··· Recorded data

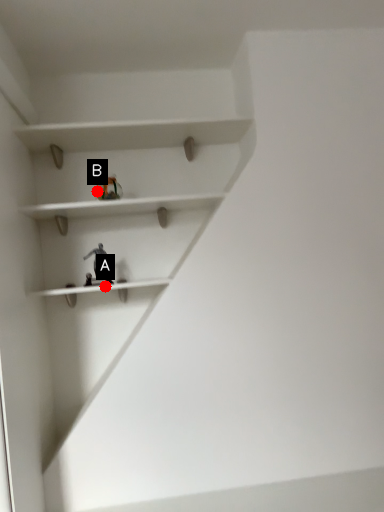
Question: Two points are circled on the image, labeled by A and B beside each circle. Among these points, which one is nearest to the camera?

Choices:
 (A) A is closer
 (B) B is closer

Answer: (B)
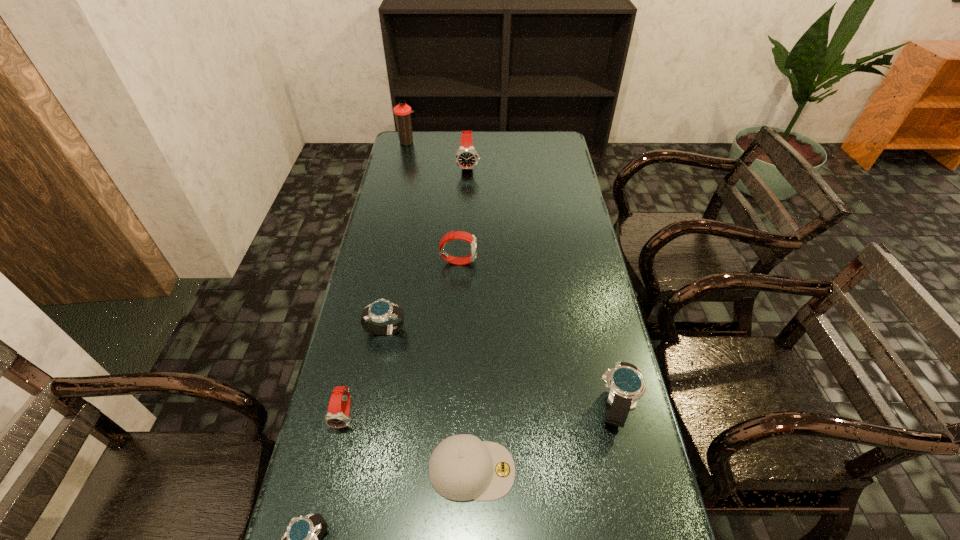
Where is `the leftmost red watch`? This screenshot has height=540, width=960. the leftmost red watch is located at coordinates (337, 416).

Locate an element on the screen. The height and width of the screenshot is (540, 960). the nearest red watch is located at coordinates (337, 416).

Where is `gray cap`? gray cap is located at coordinates (462, 467).

Image resolution: width=960 pixels, height=540 pixels. In order to click on the seventh farthest object in this screenshot , I will do `click(462, 467)`.

The width and height of the screenshot is (960, 540). What are the coordinates of `free space located on the front of the tallest object` in the screenshot? It's located at (396, 191).

Locate an element on the screen. This screenshot has width=960, height=540. vacant position located on the face of the farthest watch is located at coordinates (467, 217).

Where is `free space located 0.060m on the left of the rightmost silver watch`? free space located 0.060m on the left of the rightmost silver watch is located at coordinates (570, 407).

Find the location of a particular element. vacant space located on the face of the second biggest red watch is located at coordinates (570, 261).

The width and height of the screenshot is (960, 540). Find the location of `free location located 0.140m on the back of the second biggest silver watch`. free location located 0.140m on the back of the second biggest silver watch is located at coordinates (394, 284).

Identify the location of vacant area situated 0.140m on the face of the leftmost red watch. (327, 494).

······

Action item
Return every line of the records above verbatim, leaving out the pictures.

Response to the exercise
Question: Two points are circled on the image, labeled by A and B beside each circle. Among these points, which one is nearest to the camera?

Choices:
 (A) A is closer
 (B) B is closer

Answer: (B)
Where is `the leftmost red watch`? This screenshot has height=540, width=960. the leftmost red watch is located at coordinates (337, 416).

Locate an element on the screen. The height and width of the screenshot is (540, 960). the nearest red watch is located at coordinates (337, 416).

Where is `gray cap`? gray cap is located at coordinates (462, 467).

Image resolution: width=960 pixels, height=540 pixels. In order to click on the seventh farthest object in this screenshot , I will do `click(462, 467)`.

The width and height of the screenshot is (960, 540). What are the coordinates of `free space located on the front of the tallest object` in the screenshot? It's located at (396, 191).

Locate an element on the screen. This screenshot has width=960, height=540. vacant position located on the face of the farthest watch is located at coordinates (467, 217).

Where is `free space located 0.060m on the left of the rightmost silver watch`? free space located 0.060m on the left of the rightmost silver watch is located at coordinates (570, 407).

Find the location of a particular element. vacant space located on the face of the second biggest red watch is located at coordinates (570, 261).

The width and height of the screenshot is (960, 540). Find the location of `free location located 0.140m on the back of the second biggest silver watch`. free location located 0.140m on the back of the second biggest silver watch is located at coordinates (394, 284).

Identify the location of vacant area situated 0.140m on the face of the leftmost red watch. (327, 494).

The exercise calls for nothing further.